### Problem details
Restate word for word every entry that appears below, skipping its pictures.

[Opening Material provided section]

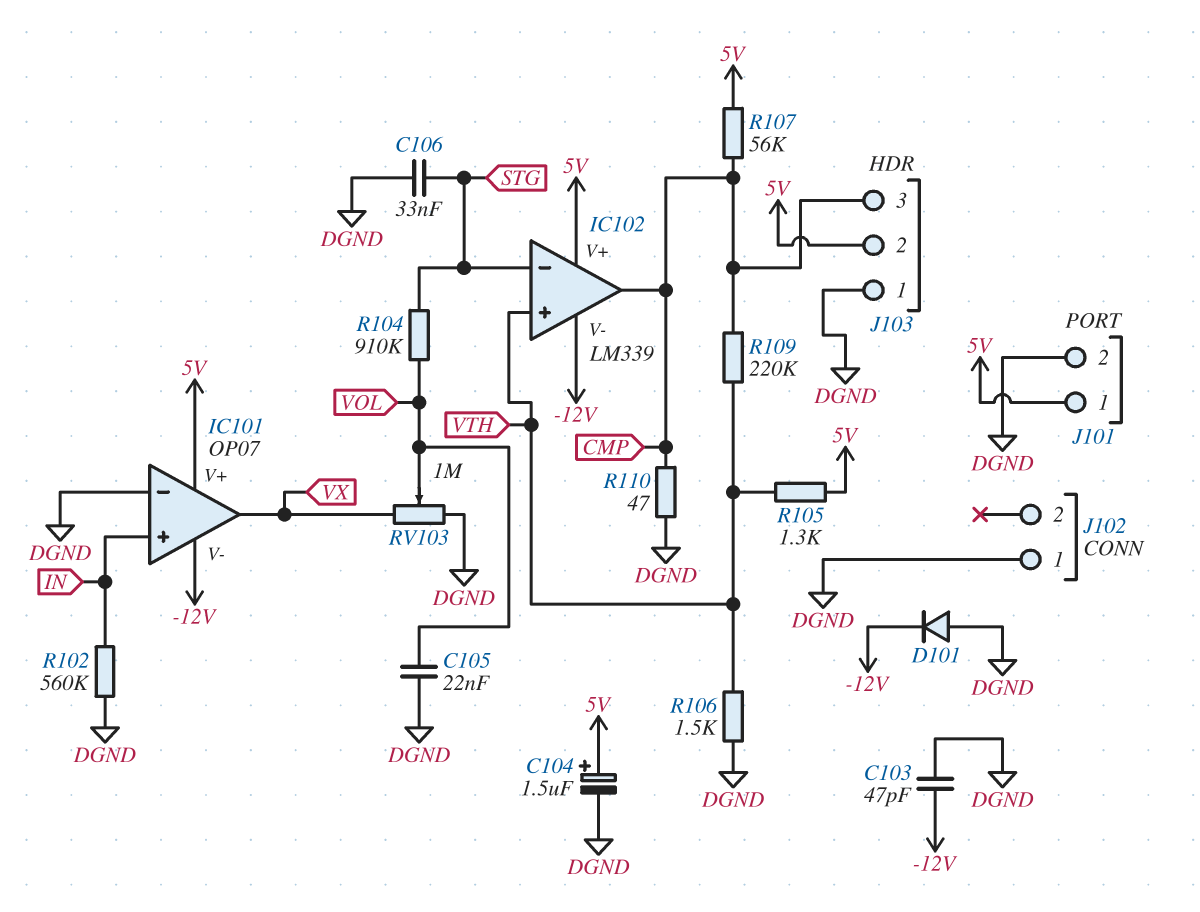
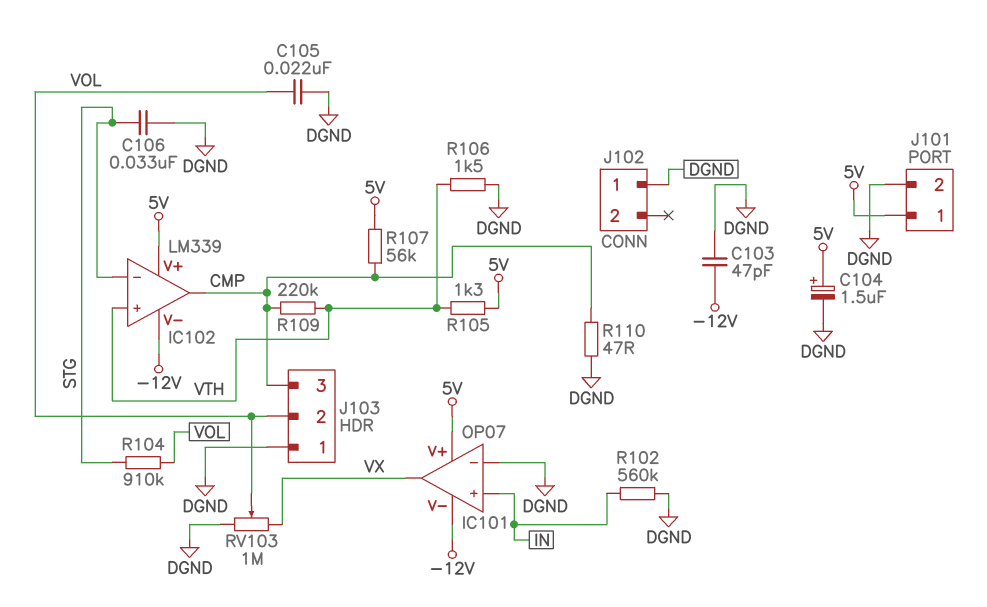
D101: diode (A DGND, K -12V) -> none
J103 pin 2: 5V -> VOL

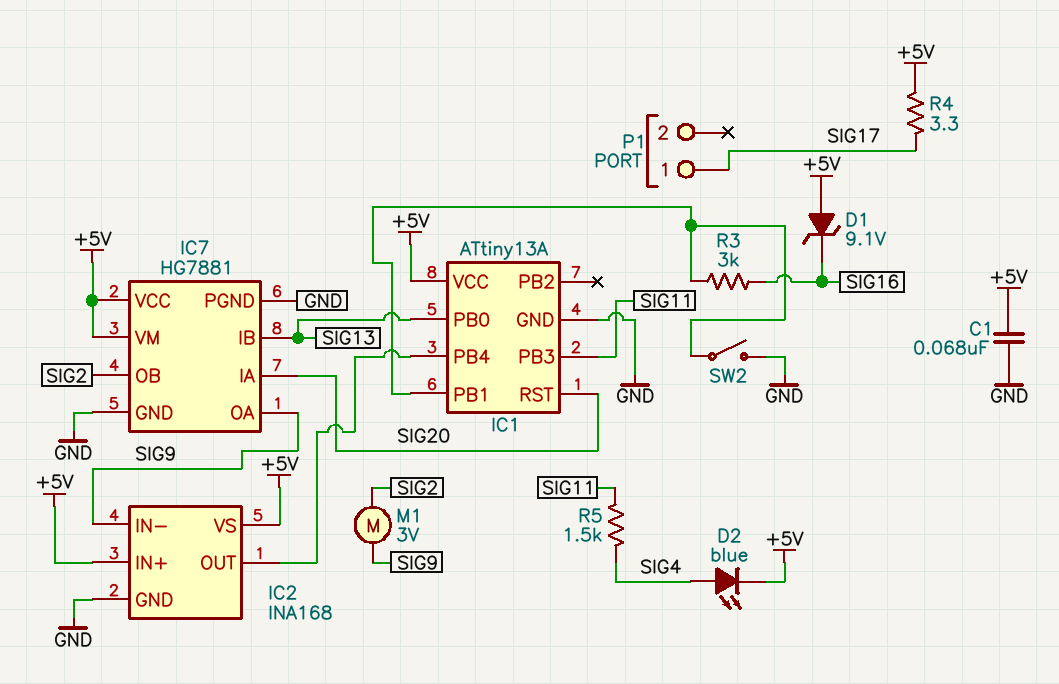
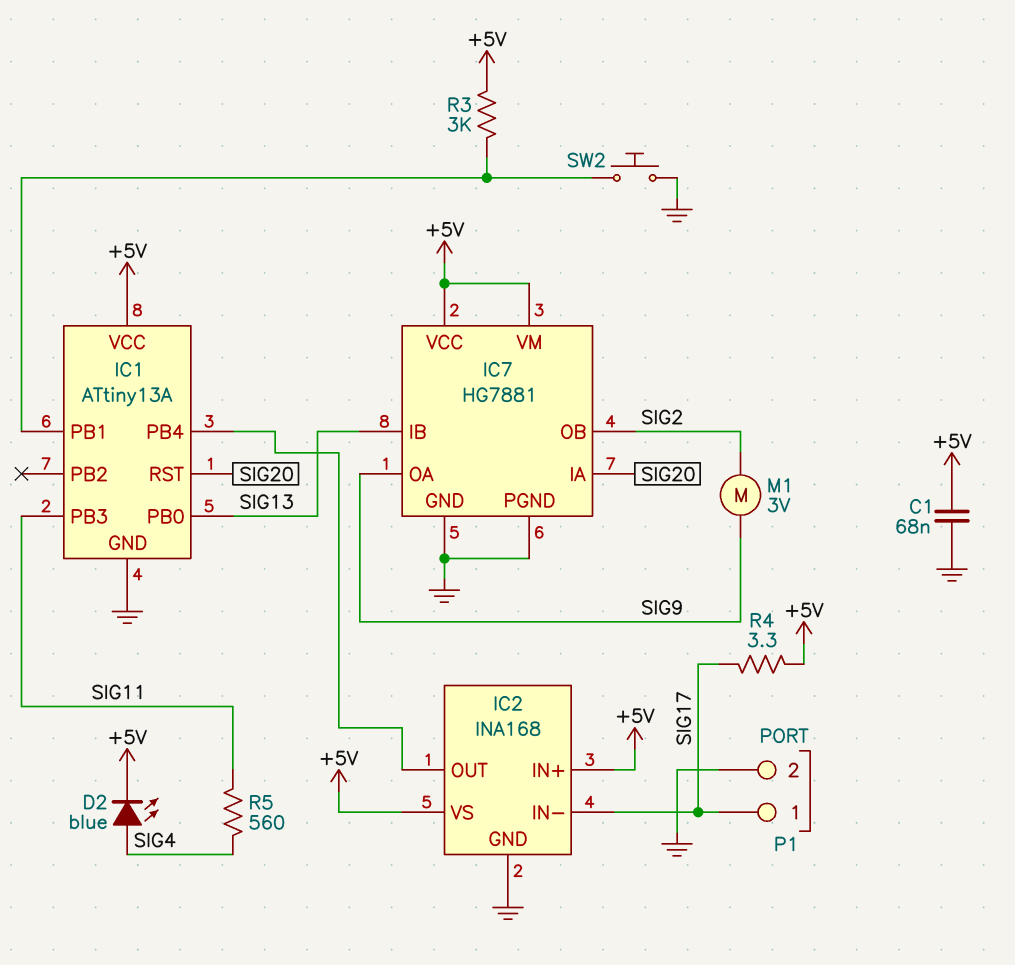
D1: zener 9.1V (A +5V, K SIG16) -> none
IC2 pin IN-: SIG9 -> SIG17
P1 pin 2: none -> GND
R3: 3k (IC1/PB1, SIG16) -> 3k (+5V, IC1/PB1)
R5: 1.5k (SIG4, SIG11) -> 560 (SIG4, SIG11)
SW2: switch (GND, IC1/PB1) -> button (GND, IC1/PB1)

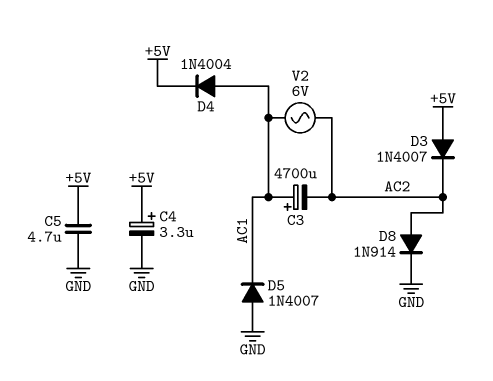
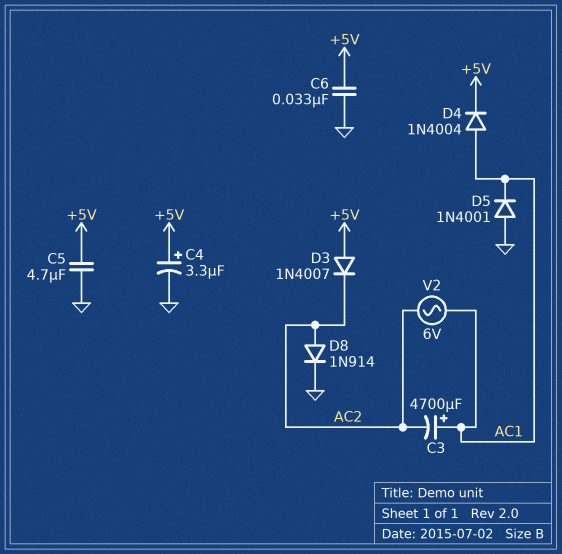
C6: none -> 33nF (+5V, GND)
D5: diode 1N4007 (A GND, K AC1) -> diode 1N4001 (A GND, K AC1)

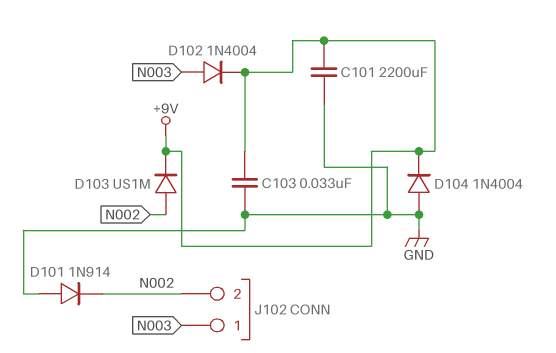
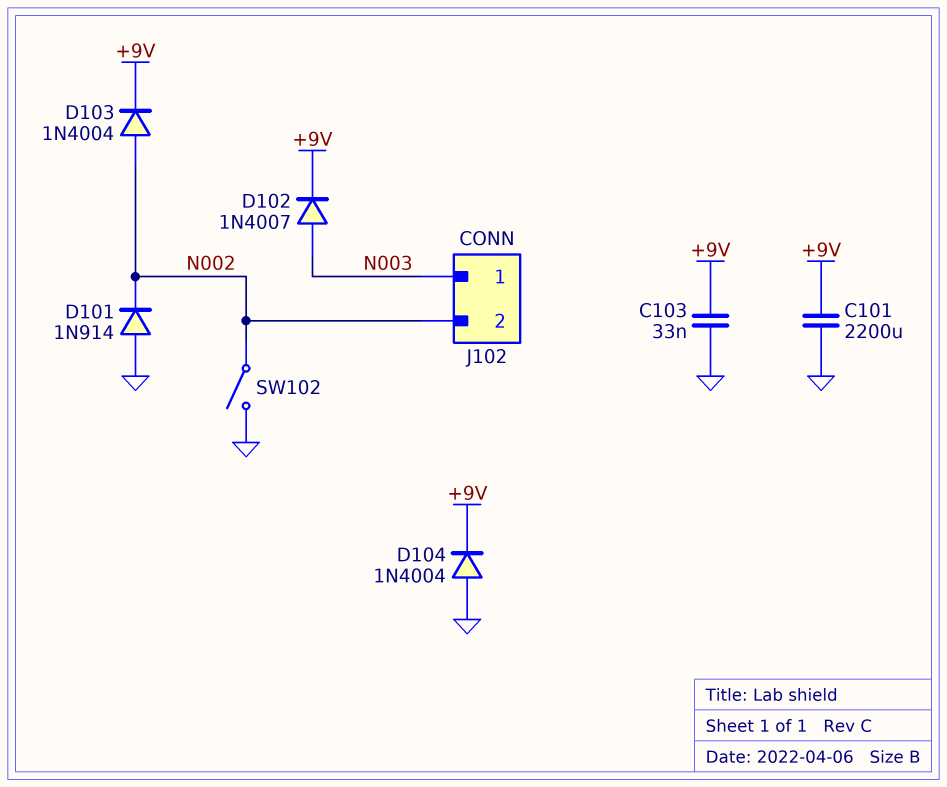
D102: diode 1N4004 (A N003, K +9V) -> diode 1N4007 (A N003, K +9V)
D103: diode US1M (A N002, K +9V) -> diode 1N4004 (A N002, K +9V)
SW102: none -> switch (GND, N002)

[Closing Material provided section]

### Solution to this exercise
D101: diode (A DGND, K -12V) -> none
J103 pin 2: 5V -> VOL

D1: zener 9.1V (A +5V, K SIG16) -> none
IC2 pin IN-: SIG9 -> SIG17
P1 pin 2: none -> GND
R3: 3k (IC1/PB1, SIG16) -> 3k (+5V, IC1/PB1)
R5: 1.5k (SIG4, SIG11) -> 560 (SIG4, SIG11)
SW2: switch (GND, IC1/PB1) -> button (GND, IC1/PB1)

C6: none -> 33nF (+5V, GND)
D5: diode 1N4007 (A GND, K AC1) -> diode 1N4001 (A GND, K AC1)

D102: diode 1N4004 (A N003, K +9V) -> diode 1N4007 (A N003, K +9V)
D103: diode US1M (A N002, K +9V) -> diode 1N4004 (A N002, K +9V)
SW102: none -> switch (GND, N002)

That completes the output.